• What is required: Report every line in the material below that contains the string "acciaccatura", copying each of those lines in full.

• Extracted material:
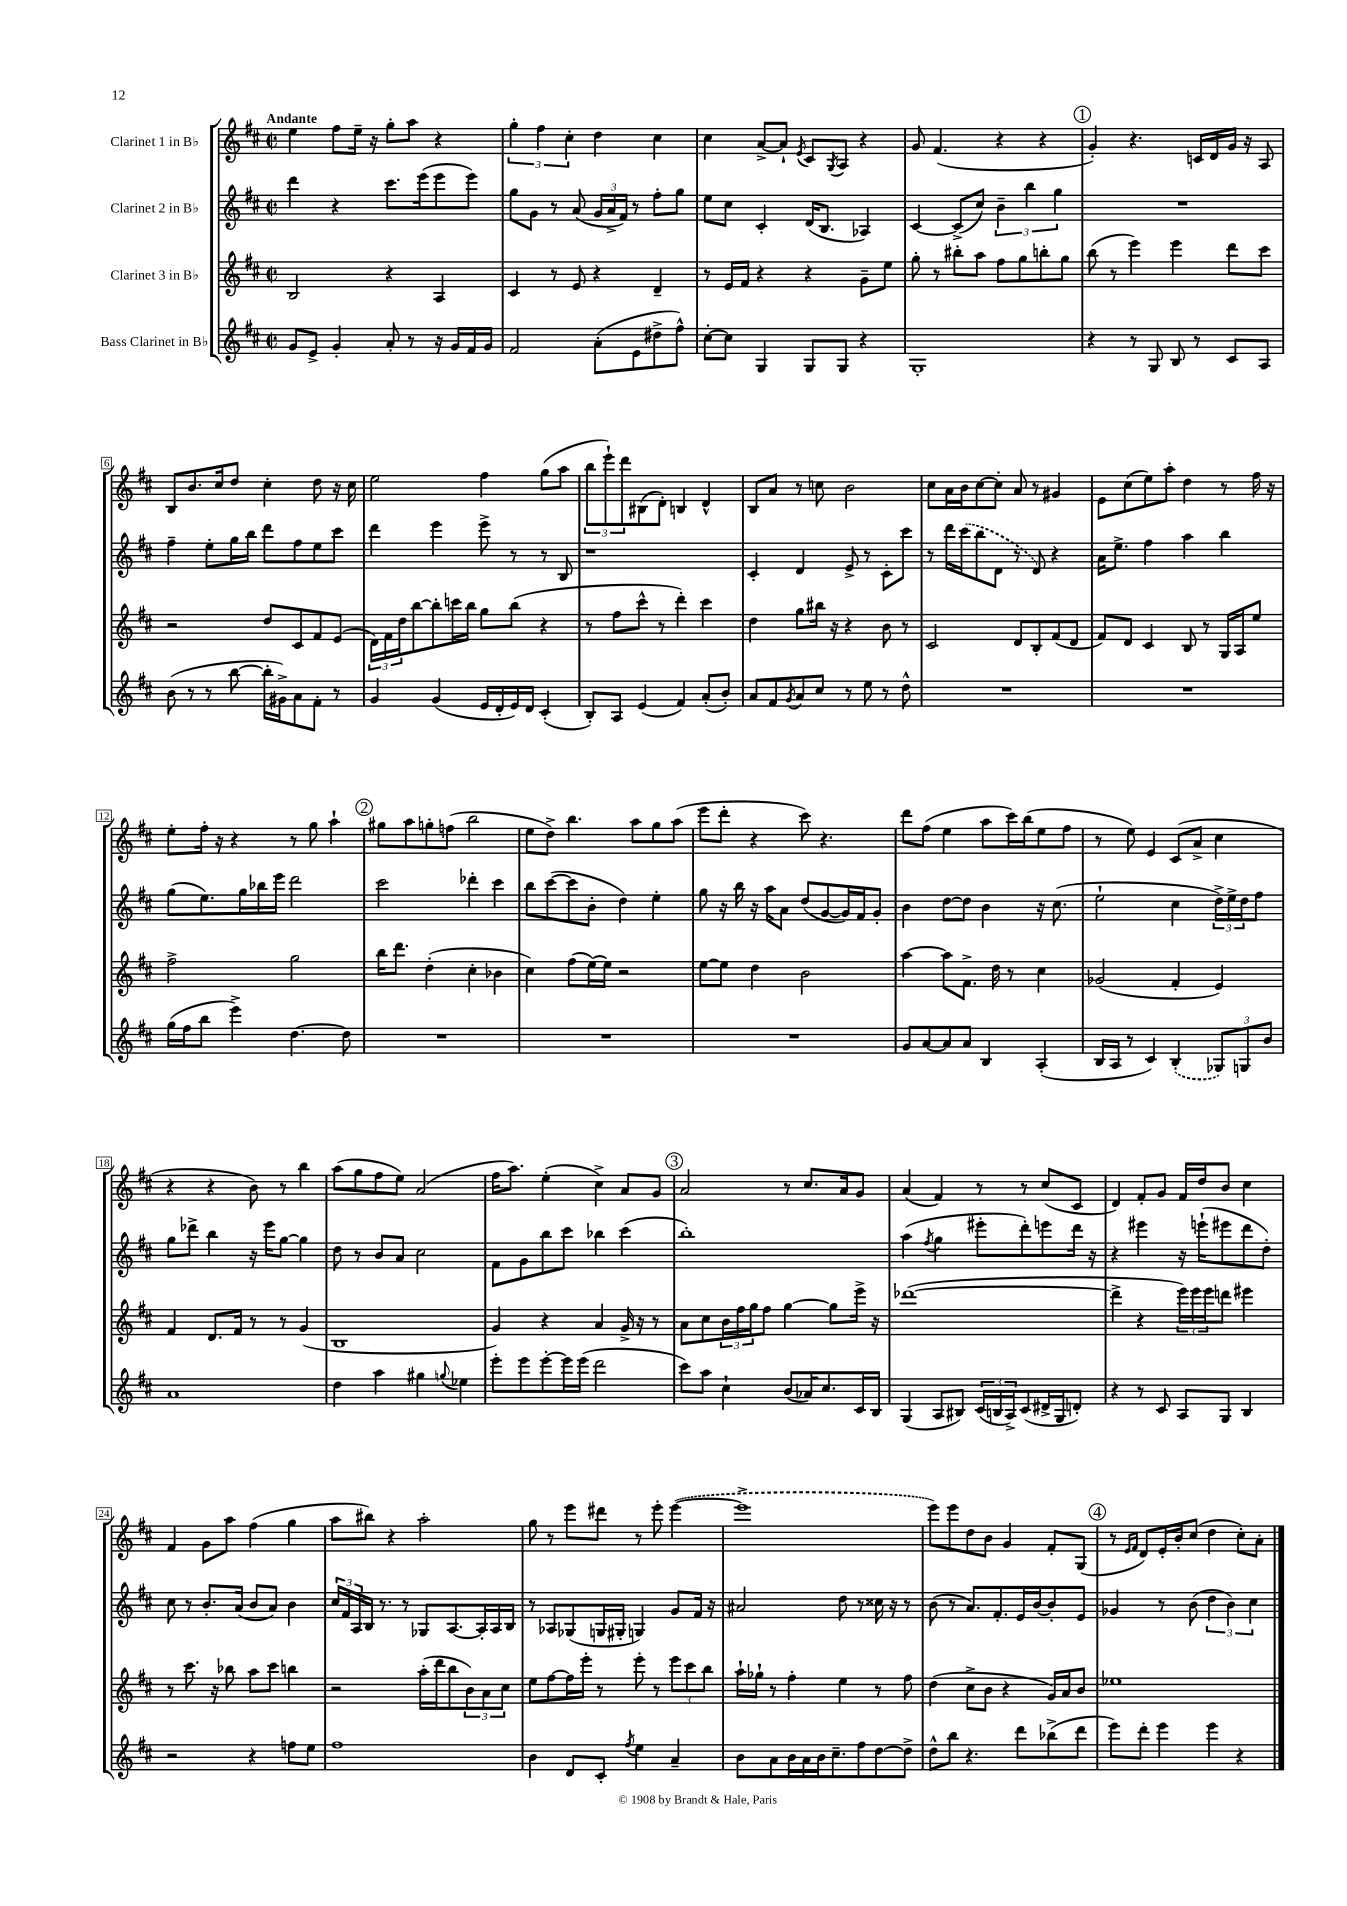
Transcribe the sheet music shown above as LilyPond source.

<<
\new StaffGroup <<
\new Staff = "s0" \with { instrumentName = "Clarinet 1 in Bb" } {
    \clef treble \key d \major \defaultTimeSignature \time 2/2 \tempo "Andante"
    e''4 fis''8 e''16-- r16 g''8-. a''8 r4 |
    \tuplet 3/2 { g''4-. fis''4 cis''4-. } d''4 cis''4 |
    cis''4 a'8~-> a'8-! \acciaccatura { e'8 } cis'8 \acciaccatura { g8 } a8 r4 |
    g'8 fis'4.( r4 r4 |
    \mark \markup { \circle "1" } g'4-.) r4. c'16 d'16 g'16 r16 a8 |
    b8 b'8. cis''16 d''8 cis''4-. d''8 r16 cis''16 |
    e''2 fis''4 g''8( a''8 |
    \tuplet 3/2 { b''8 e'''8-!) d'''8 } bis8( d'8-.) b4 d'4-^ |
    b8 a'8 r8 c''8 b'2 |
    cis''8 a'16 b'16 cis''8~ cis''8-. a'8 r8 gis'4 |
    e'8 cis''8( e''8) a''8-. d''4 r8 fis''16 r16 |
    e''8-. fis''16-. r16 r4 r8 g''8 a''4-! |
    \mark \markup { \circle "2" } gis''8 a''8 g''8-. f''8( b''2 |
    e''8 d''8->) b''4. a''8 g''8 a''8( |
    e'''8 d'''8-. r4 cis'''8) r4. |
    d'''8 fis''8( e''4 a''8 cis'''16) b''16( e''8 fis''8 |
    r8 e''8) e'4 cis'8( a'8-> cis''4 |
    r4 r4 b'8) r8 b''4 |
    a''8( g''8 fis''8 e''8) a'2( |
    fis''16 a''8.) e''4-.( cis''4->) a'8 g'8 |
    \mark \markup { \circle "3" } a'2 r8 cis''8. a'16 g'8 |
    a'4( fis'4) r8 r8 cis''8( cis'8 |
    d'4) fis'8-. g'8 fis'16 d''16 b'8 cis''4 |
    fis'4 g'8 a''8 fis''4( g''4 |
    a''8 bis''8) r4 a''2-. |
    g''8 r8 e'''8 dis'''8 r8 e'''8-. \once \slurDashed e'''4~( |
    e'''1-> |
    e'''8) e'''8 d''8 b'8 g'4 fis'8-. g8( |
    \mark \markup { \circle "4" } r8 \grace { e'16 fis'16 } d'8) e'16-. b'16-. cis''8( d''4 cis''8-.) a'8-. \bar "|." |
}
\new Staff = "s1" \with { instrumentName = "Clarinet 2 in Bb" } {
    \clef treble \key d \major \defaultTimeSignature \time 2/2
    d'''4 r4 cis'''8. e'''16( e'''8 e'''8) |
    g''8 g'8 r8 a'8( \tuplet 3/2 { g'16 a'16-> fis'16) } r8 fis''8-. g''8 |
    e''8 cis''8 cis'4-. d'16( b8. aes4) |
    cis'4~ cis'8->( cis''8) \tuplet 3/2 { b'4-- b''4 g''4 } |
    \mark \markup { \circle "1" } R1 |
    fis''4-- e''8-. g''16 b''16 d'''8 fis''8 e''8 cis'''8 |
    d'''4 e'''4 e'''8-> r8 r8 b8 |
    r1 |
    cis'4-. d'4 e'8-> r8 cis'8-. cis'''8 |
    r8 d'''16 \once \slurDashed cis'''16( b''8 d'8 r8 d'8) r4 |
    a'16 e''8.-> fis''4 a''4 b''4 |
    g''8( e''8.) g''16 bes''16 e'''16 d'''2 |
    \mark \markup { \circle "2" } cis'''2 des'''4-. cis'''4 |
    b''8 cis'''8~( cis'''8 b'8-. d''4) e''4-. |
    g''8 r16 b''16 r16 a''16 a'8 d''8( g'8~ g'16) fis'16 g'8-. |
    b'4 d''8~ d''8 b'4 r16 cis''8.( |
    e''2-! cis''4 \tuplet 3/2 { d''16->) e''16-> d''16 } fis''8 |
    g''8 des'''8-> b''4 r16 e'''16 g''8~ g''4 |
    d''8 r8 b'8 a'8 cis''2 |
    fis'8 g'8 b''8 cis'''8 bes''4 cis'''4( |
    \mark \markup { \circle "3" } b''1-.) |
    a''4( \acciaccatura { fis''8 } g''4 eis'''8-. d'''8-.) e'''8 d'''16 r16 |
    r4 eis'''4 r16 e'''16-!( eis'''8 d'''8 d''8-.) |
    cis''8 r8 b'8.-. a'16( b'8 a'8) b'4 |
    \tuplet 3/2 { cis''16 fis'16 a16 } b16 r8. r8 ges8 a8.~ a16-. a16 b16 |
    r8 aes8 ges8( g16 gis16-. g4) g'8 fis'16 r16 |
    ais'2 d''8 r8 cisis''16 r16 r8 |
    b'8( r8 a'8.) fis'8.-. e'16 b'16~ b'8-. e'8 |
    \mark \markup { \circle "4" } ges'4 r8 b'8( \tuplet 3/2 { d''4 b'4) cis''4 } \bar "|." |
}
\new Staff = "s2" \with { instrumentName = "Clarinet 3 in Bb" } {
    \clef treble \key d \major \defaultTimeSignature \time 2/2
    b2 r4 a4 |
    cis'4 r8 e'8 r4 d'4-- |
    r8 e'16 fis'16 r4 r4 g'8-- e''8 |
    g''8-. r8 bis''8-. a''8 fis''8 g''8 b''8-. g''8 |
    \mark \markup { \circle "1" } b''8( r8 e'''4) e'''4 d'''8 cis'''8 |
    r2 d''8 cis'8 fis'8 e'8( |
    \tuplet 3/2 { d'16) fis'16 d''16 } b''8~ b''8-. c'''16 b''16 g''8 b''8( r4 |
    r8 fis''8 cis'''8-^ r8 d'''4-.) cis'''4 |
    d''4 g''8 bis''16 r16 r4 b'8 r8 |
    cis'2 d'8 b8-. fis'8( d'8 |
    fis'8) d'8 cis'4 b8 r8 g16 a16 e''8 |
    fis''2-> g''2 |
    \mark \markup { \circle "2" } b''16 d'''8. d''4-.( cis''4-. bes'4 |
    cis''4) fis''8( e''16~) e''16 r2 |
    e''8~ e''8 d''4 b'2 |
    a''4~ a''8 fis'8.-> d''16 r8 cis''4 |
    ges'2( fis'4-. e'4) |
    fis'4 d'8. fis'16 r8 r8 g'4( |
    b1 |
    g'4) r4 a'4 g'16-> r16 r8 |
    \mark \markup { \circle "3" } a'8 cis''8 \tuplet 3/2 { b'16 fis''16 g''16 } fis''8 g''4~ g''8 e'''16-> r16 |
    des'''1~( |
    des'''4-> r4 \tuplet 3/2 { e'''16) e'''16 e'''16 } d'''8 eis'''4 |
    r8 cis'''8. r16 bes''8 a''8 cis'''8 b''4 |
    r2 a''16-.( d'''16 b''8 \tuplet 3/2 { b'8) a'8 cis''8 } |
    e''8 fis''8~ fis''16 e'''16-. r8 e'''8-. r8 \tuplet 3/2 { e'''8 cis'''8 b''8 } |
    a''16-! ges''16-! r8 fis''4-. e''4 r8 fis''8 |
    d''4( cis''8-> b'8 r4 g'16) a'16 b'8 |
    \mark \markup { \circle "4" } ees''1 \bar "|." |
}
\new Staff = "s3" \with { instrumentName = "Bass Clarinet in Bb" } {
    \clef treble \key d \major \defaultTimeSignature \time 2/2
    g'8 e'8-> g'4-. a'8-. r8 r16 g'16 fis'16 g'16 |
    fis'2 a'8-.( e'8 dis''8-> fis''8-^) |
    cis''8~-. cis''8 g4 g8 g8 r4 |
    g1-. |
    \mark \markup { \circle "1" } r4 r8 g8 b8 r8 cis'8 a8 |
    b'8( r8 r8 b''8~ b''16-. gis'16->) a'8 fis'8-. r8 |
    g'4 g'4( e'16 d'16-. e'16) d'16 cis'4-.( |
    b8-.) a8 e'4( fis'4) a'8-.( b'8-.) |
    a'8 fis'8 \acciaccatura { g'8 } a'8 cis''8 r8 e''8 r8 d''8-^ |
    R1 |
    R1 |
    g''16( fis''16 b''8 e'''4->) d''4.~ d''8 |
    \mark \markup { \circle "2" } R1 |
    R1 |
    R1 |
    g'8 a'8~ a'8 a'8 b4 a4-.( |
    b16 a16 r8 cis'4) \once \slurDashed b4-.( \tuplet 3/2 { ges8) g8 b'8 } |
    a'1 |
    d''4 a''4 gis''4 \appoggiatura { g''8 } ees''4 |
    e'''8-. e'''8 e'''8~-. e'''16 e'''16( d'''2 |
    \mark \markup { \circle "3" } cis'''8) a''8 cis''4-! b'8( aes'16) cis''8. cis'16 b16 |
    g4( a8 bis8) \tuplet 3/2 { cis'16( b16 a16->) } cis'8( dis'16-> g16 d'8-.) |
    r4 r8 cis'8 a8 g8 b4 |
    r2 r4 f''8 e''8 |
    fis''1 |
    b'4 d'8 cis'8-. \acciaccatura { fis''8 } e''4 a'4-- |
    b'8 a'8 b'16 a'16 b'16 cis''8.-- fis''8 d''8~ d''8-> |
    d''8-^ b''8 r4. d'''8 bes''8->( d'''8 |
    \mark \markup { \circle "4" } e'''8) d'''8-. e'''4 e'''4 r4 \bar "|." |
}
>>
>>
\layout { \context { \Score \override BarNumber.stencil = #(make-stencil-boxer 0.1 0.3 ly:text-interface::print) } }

• The reply:
    cis''4 a'8~-> a'8-! \acciaccatura { e'8 } cis'8 \acciaccatura { g8 } a8 r4 |
    a''4( \acciaccatura { fis''8 } g''4 eis'''8-. d'''8-.) e'''8 d'''16 r16 |
    a'8 fis'8 \acciaccatura { g'8 } a'8 cis''8 r8 e''8 r8 d''8-^ |
    b'4 d'8 cis'8-. \acciaccatura { fis''8 } e''4 a'4-- |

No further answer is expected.